Problem to work on: Only the lines below from the one that holds "[(204,548),(204,542),(188,542),(188,555),(204,555),(204,548)]" through the one that holds "[(70,476),(56,476),(56,480),(56,487),(70,487),(70,476)]" should appear in the answer, copied exactly, end lines included and pictures omitted.

Available data:
■ ■ ■ ■ ■ ■ ■
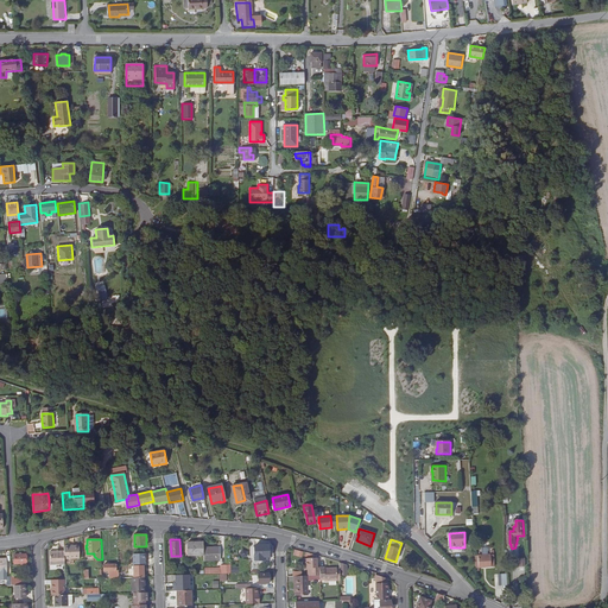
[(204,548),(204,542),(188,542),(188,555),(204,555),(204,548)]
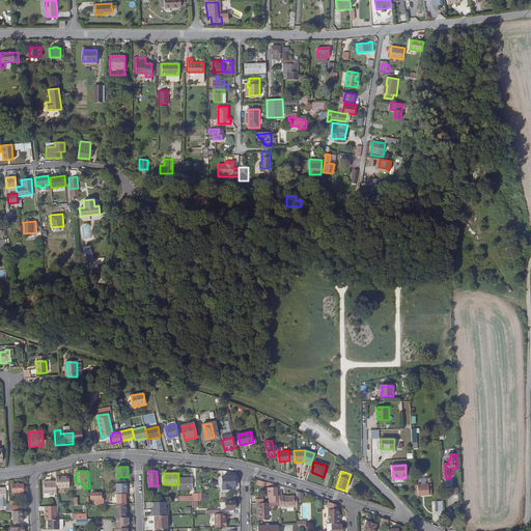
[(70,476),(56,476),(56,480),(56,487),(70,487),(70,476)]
■ ■ ■ ■ ■ ■ ■
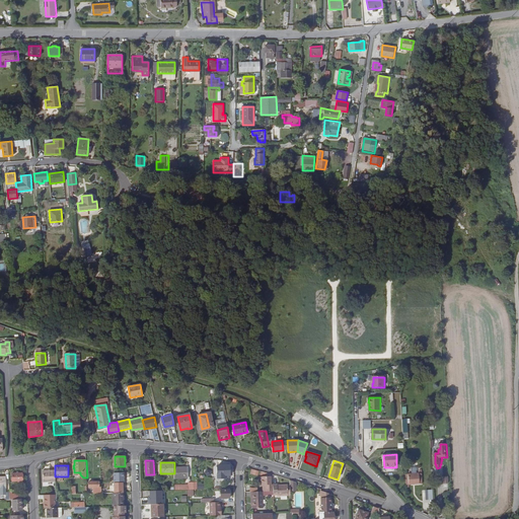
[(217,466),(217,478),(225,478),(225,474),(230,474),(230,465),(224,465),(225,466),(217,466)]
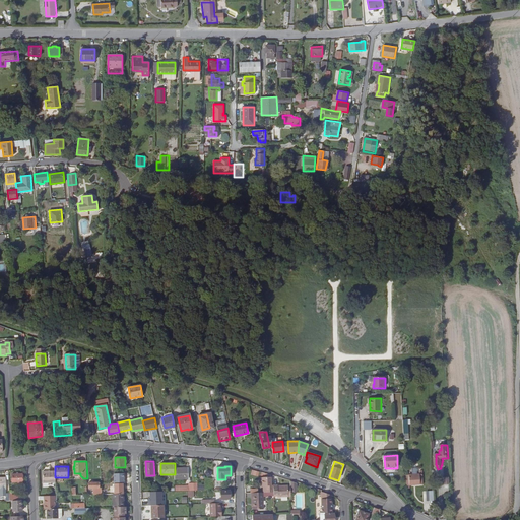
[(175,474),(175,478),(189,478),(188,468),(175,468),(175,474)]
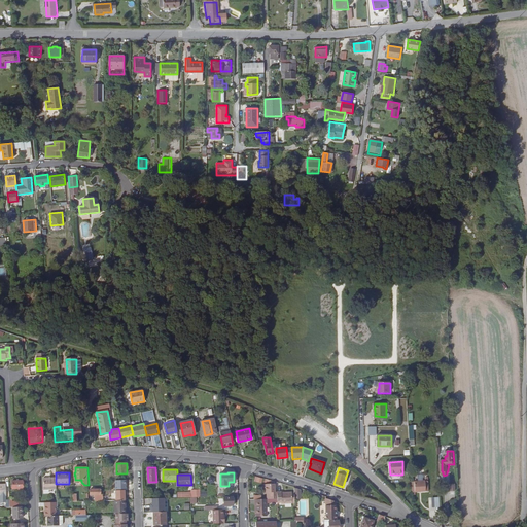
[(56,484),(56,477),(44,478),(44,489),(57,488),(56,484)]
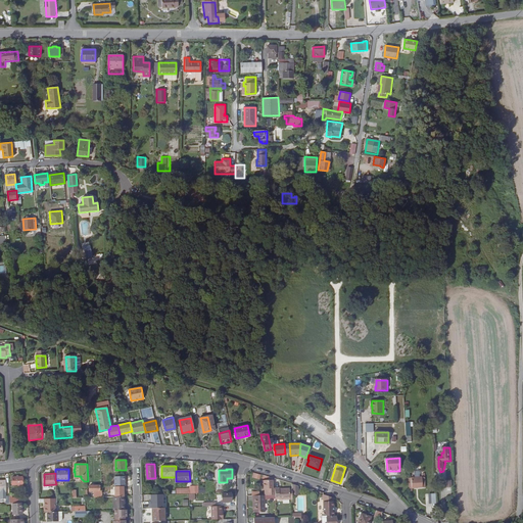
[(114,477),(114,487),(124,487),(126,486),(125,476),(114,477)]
■ ■ ■ ■ ■ ■ ■
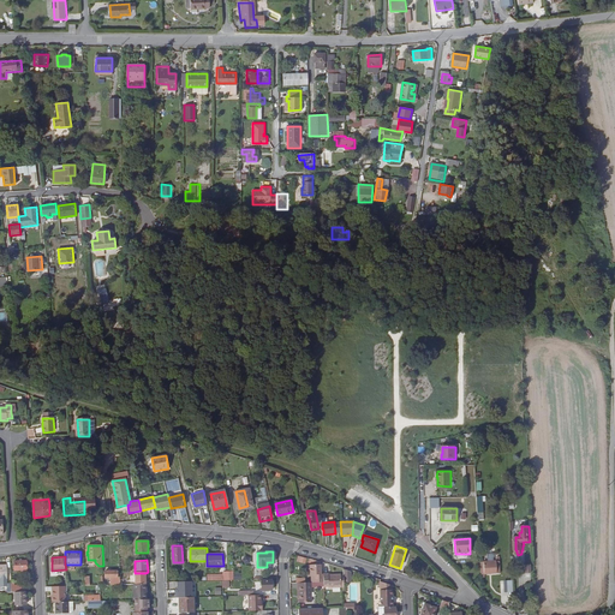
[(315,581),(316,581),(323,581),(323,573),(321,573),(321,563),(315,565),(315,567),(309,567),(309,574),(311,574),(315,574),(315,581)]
■ ■ ■ ■ ■ ■ ■
Answer space:
[(204,548),(204,542),(188,542),(188,555),(204,555),(204,548)]
[(70,476),(56,476),(56,480),(56,487),(70,487),(70,476)]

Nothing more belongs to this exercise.